TASK STATEMENT
Each line from the one containing "SOIL pin AO: A4 -> A3" to the final line of the listing below must be transcribed exactly; all others are left out.

SOURCE INFORMATION
· · · ·
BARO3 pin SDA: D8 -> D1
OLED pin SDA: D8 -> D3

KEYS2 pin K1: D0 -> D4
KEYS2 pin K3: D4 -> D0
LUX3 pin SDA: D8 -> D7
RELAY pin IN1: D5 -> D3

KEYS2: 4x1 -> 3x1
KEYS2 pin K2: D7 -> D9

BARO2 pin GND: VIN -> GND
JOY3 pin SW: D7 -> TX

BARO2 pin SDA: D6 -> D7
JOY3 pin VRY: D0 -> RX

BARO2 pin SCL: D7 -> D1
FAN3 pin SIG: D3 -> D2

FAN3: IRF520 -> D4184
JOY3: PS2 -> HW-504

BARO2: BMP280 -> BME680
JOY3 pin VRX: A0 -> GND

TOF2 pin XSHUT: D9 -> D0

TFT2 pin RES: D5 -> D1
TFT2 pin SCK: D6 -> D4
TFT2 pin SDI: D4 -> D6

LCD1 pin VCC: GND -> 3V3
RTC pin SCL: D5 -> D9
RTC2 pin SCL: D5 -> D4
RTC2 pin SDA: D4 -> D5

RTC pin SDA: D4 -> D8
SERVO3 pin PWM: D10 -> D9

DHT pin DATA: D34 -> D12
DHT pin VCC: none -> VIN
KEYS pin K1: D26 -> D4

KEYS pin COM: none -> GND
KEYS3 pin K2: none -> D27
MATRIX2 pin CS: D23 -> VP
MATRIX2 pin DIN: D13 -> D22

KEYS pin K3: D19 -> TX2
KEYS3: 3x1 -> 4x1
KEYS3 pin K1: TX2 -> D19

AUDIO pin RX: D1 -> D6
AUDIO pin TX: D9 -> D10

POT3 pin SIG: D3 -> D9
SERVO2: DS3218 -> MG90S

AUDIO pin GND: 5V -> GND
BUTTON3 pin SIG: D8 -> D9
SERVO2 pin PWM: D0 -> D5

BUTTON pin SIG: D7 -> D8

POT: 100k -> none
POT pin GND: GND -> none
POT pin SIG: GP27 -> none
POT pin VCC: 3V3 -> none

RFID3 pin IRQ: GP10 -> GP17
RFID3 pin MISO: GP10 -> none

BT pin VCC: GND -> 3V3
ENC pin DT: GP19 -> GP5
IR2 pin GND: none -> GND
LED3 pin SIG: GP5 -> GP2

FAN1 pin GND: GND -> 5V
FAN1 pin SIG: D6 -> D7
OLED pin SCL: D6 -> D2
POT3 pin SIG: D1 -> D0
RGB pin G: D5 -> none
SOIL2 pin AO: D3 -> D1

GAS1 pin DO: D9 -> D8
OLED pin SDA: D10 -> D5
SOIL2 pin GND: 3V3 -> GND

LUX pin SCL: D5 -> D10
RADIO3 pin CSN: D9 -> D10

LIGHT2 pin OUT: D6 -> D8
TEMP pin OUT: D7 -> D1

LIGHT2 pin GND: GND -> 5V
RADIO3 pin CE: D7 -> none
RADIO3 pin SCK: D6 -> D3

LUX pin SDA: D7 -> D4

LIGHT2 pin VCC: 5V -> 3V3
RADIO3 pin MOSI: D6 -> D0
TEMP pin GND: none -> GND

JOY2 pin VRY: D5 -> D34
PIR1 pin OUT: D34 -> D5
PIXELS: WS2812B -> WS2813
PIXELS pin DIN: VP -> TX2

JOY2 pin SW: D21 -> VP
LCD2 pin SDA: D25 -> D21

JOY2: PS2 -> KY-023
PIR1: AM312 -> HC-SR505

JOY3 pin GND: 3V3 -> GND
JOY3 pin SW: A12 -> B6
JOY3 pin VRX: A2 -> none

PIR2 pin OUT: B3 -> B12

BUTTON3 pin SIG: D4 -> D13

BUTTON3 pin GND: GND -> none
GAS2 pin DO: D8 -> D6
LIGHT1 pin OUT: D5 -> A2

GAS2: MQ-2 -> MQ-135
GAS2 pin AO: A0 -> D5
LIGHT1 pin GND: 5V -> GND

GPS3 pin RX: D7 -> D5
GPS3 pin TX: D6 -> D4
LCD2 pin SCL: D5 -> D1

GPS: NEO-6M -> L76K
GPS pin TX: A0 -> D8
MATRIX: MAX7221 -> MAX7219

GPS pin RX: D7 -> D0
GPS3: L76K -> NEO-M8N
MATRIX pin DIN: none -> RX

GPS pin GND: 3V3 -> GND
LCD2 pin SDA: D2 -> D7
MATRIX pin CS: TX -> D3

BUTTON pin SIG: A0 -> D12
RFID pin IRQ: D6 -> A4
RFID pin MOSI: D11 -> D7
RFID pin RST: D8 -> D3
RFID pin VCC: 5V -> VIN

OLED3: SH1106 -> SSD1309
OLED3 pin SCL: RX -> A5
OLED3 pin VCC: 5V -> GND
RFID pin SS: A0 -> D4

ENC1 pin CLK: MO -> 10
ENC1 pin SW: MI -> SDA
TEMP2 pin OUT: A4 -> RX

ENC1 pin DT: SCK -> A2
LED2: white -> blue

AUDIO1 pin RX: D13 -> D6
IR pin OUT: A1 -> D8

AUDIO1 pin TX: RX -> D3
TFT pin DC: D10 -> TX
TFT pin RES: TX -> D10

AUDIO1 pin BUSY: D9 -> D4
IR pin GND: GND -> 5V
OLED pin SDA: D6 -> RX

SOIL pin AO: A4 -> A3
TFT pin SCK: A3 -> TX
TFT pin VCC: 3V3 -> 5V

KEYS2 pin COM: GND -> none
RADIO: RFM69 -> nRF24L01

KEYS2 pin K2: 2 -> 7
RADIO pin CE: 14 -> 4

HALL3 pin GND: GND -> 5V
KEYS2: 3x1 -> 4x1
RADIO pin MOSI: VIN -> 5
· · · ·
RESPONSE TO THIS TASK
SOIL pin AO: A4 -> A3
TFT pin SCK: A3 -> TX
TFT pin VCC: 3V3 -> 5V

KEYS2 pin COM: GND -> none
RADIO: RFM69 -> nRF24L01

KEYS2 pin K2: 2 -> 7
RADIO pin CE: 14 -> 4

HALL3 pin GND: GND -> 5V
KEYS2: 3x1 -> 4x1
RADIO pin MOSI: VIN -> 5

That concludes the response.